▶ What you are asked to do: Without any pictures, the records below should be reproduced exactly.

───── Materials provided

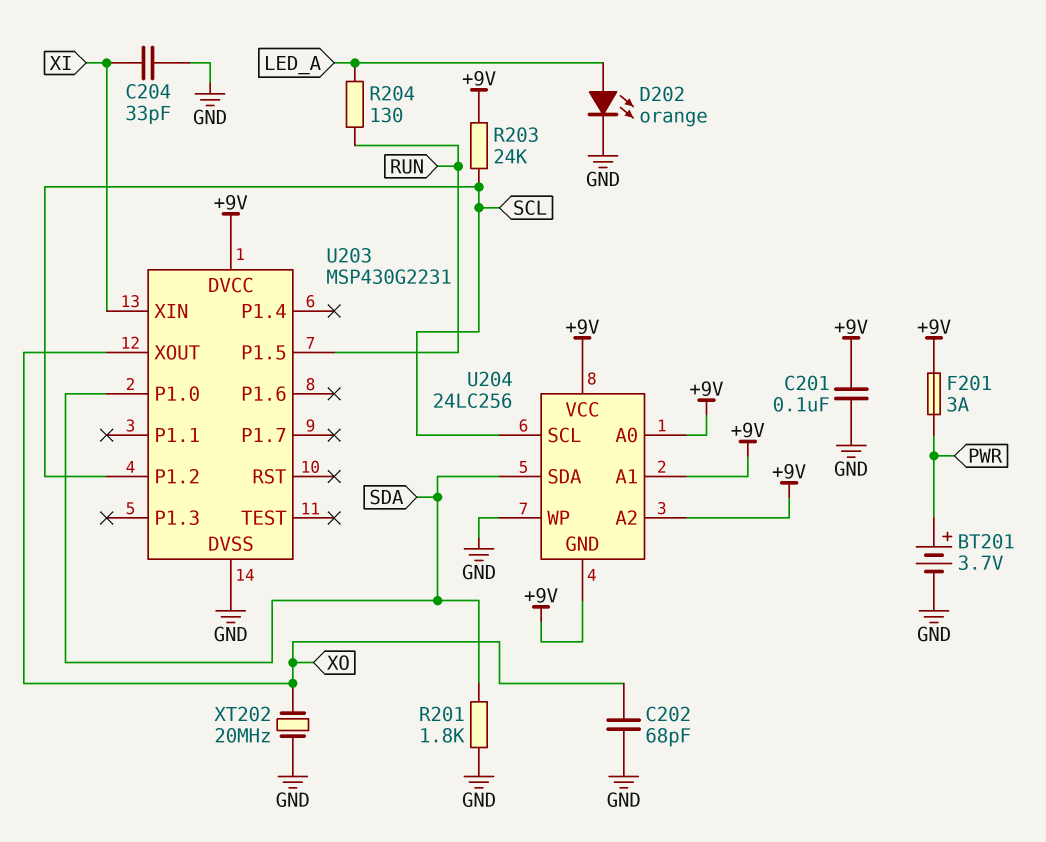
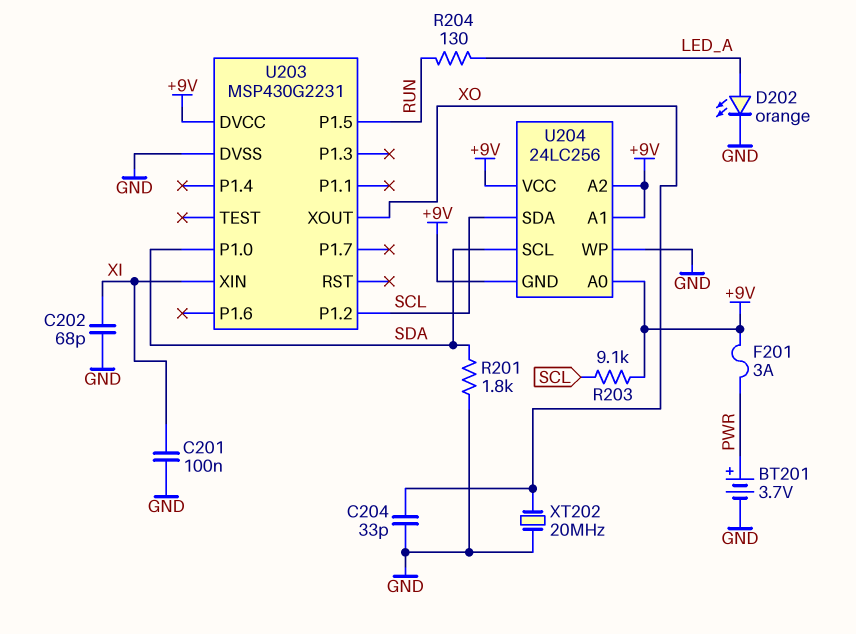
C201: 100nF (+9V, GND) -> 100nF (GND, XI)
C202: 68pF (GND, XO) -> 68pF (GND, XI)
C204: 33pF (GND, XI) -> 33pF (GND, XO)
R203: 24k (+9V, SCL) -> 9.1k (+9V, SCL)
U204 pin SCL: SCL -> SDA
U204 pin SDA: SDA -> SCL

──────────

▶ Result below:
C201: 100nF (+9V, GND) -> 100nF (GND, XI)
C202: 68pF (GND, XO) -> 68pF (GND, XI)
C204: 33pF (GND, XI) -> 33pF (GND, XO)
R203: 24k (+9V, SCL) -> 9.1k (+9V, SCL)
U204 pin SCL: SCL -> SDA
U204 pin SDA: SDA -> SCL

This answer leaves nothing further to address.